- **What to work on**: Output the complete listing exactly, please, and keep the pictures out of it.
Top of Collected data
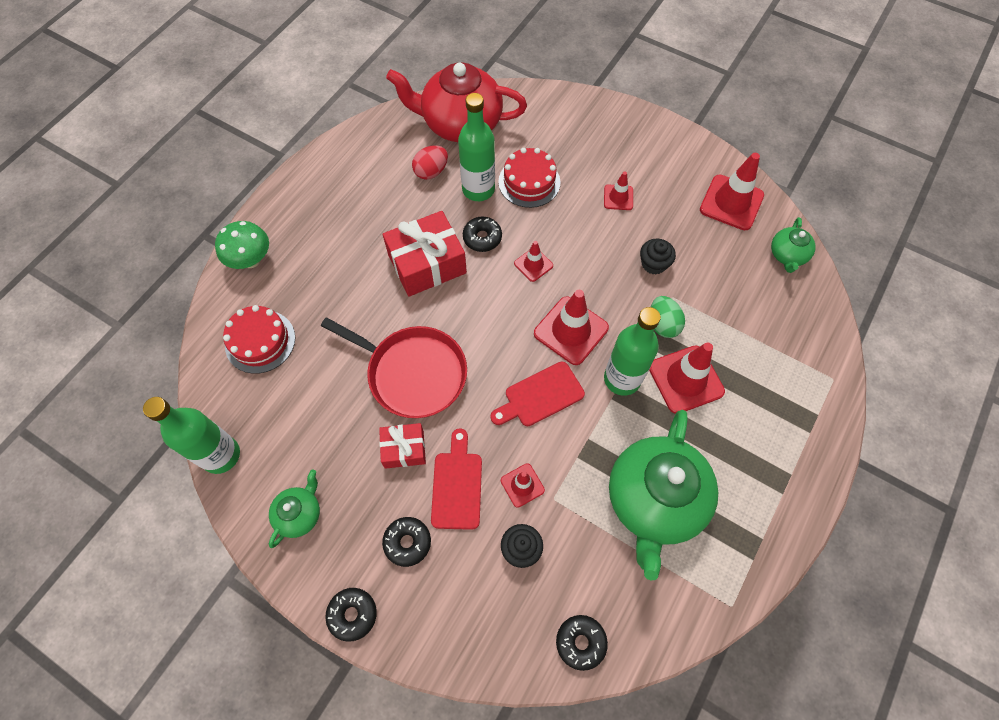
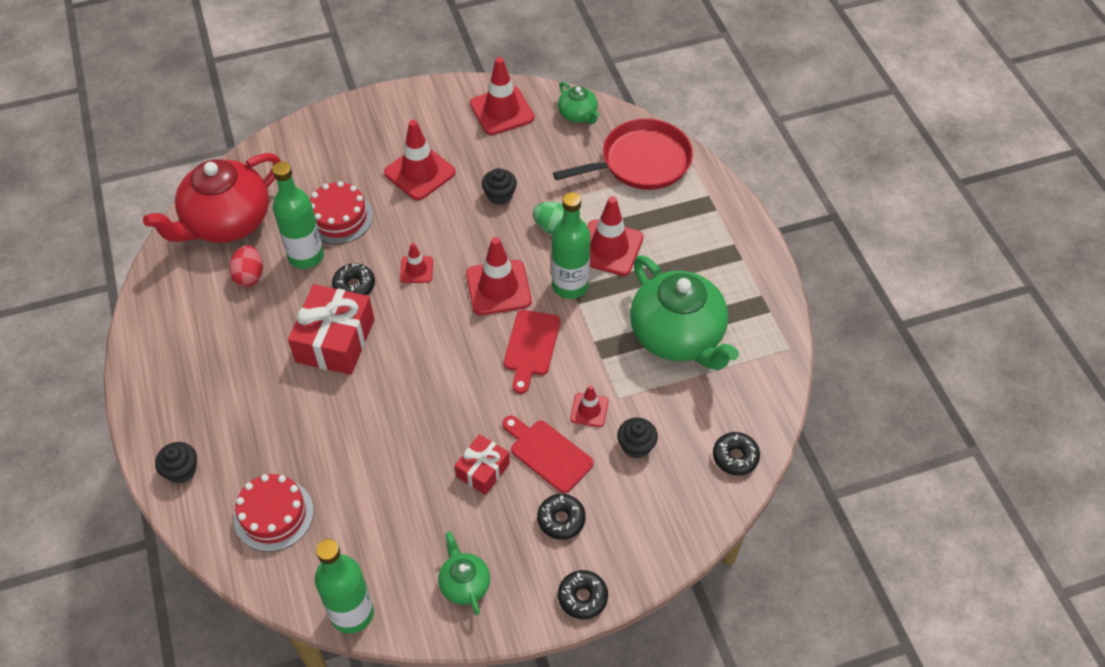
camera: 50 degrees left, 10 degrees down
(251, 260) = (181, 470): green mushroom -> black cupcake
(413, 373) = (423, 419): red pan -> red pan (641, 162)
(618, 197) = (419, 173): red traffic cone -> red traffic cone, size x1.84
Bottom of Collected data
- **Answer box**:
camera: 50 degrees left, 10 degrees down
(251, 260) = (181, 470): green mushroom -> black cupcake
(413, 373) = (423, 419): red pan -> red pan (641, 162)
(618, 197) = (419, 173): red traffic cone -> red traffic cone, size x1.84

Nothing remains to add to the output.